Your instructions: Without including any pictures, copy every line below exactly.

BEGIN Recorded information

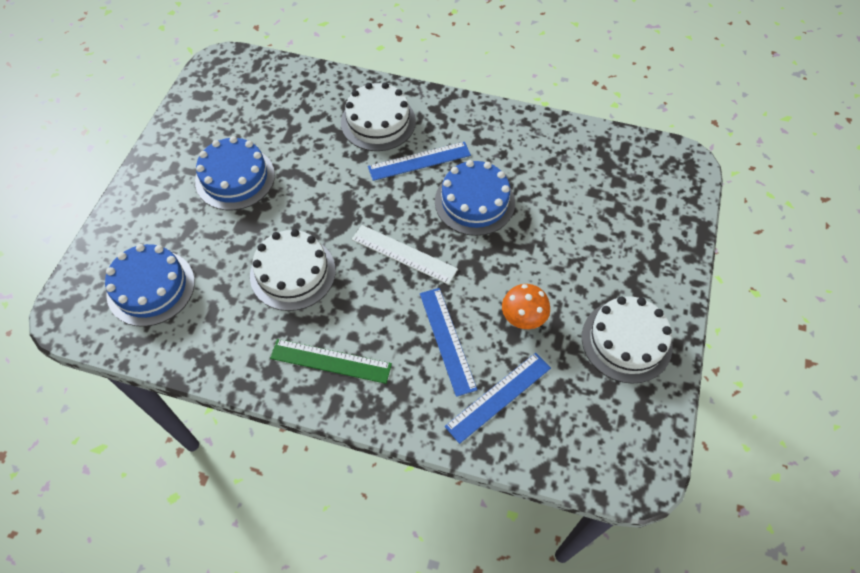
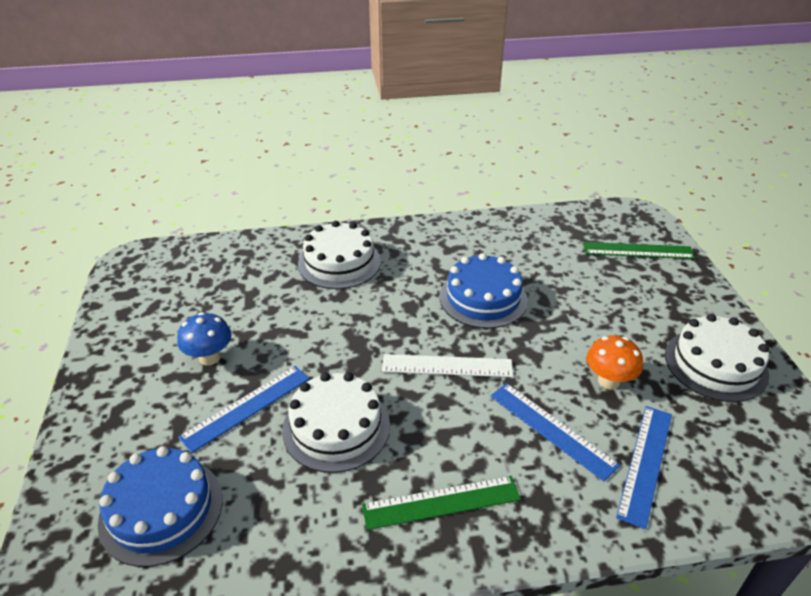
camera: 25 degrees left, 20 degrees down
(235, 178) = (209, 357): blue cake -> blue mushroom
(419, 161) = (404, 282): blue ruler -> blue ruler (246, 407)
(651, 203) = (638, 251): none -> green ruler

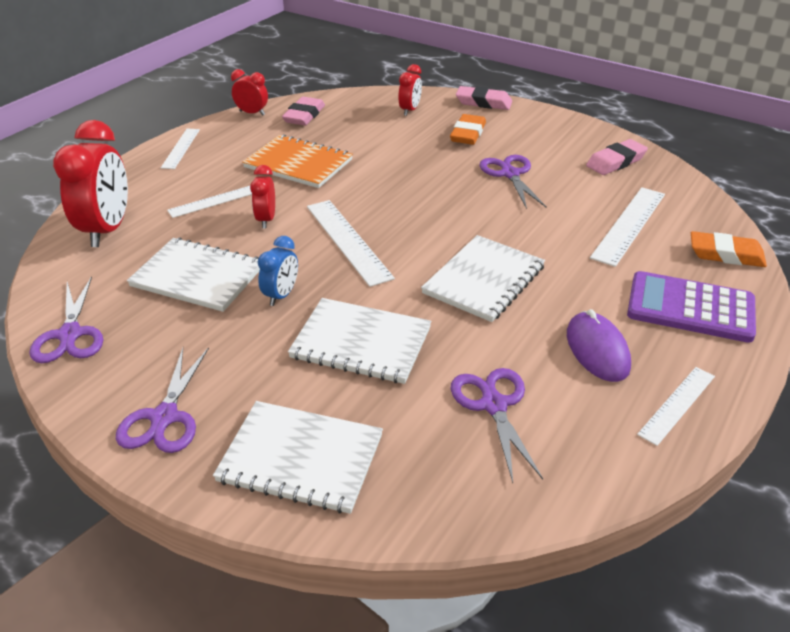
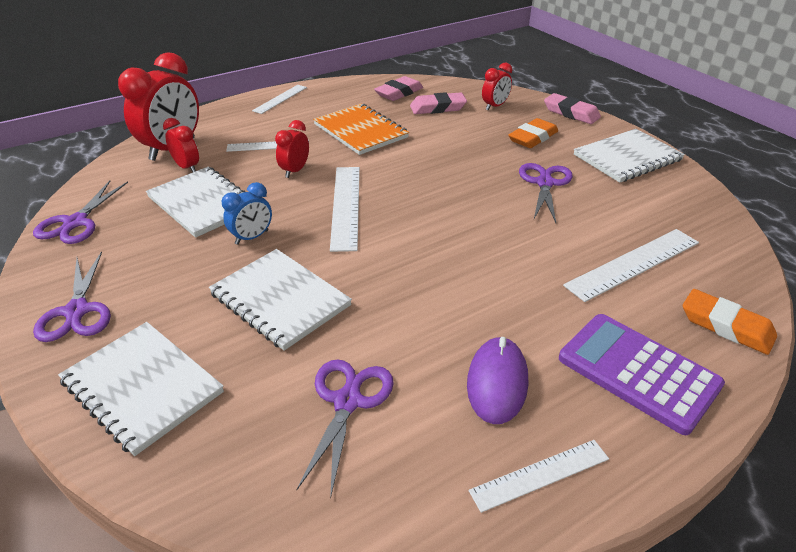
camera: 25 degrees right, 0 degrees up
(164, 417) = (77, 311): purple scissors -> purple scissors turned 45 degrees counterclockwise
(252, 113) = (358, 82): red clock -> red clock (187, 167)
(484, 280) = (438, 276): white notebook -> white notebook (627, 158)
(616, 162) = (667, 197): pink eraser -> pink eraser (438, 108)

END Recorded information

Solution:
camera: 25 degrees left, 20 degrees down
(235, 178) = (209, 357): blue cake -> blue mushroom
(419, 161) = (404, 282): blue ruler -> blue ruler (246, 407)
(651, 203) = (638, 251): none -> green ruler

camera: 25 degrees right, 0 degrees up
(164, 417) = (77, 311): purple scissors -> purple scissors turned 45 degrees counterclockwise
(252, 113) = (358, 82): red clock -> red clock (187, 167)
(484, 280) = (438, 276): white notebook -> white notebook (627, 158)
(616, 162) = (667, 197): pink eraser -> pink eraser (438, 108)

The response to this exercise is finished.